(DATA TO EXAMINE)

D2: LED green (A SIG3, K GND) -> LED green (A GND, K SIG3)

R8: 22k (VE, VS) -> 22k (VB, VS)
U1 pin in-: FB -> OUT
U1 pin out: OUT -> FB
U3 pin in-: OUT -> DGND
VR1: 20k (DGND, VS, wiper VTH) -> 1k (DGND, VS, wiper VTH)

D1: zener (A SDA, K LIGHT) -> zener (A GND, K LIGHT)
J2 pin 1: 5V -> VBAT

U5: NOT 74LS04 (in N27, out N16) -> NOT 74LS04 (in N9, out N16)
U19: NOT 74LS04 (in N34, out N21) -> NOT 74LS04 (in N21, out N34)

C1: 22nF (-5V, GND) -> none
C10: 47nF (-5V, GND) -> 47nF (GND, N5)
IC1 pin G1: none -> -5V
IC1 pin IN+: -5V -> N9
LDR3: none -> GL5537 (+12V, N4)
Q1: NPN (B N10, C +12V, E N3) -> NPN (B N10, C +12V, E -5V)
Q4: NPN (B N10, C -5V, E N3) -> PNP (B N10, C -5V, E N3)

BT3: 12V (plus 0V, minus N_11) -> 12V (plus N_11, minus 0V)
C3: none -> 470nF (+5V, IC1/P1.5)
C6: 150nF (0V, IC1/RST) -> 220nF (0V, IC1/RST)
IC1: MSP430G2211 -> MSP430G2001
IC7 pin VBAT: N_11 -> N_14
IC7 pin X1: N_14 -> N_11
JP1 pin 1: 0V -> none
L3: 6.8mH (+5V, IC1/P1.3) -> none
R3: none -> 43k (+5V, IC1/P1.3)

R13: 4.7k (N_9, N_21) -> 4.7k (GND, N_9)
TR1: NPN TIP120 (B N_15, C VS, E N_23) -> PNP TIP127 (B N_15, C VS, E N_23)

(End DATA TO EXAMINE)

▶ _WHAT NEEDS TO BE DONE_: All that is wanted is the run of lines from the start of the data through the line containing "C3: none -> 470nF (+5V, IC1/P1.5)", copied word for word.

▶ _TASK SOLUTION_:
D2: LED green (A SIG3, K GND) -> LED green (A GND, K SIG3)

R8: 22k (VE, VS) -> 22k (VB, VS)
U1 pin in-: FB -> OUT
U1 pin out: OUT -> FB
U3 pin in-: OUT -> DGND
VR1: 20k (DGND, VS, wiper VTH) -> 1k (DGND, VS, wiper VTH)

D1: zener (A SDA, K LIGHT) -> zener (A GND, K LIGHT)
J2 pin 1: 5V -> VBAT

U5: NOT 74LS04 (in N27, out N16) -> NOT 74LS04 (in N9, out N16)
U19: NOT 74LS04 (in N34, out N21) -> NOT 74LS04 (in N21, out N34)

C1: 22nF (-5V, GND) -> none
C10: 47nF (-5V, GND) -> 47nF (GND, N5)
IC1 pin G1: none -> -5V
IC1 pin IN+: -5V -> N9
LDR3: none -> GL5537 (+12V, N4)
Q1: NPN (B N10, C +12V, E N3) -> NPN (B N10, C +12V, E -5V)
Q4: NPN (B N10, C -5V, E N3) -> PNP (B N10, C -5V, E N3)

BT3: 12V (plus 0V, minus N_11) -> 12V (plus N_11, minus 0V)
C3: none -> 470nF (+5V, IC1/P1.5)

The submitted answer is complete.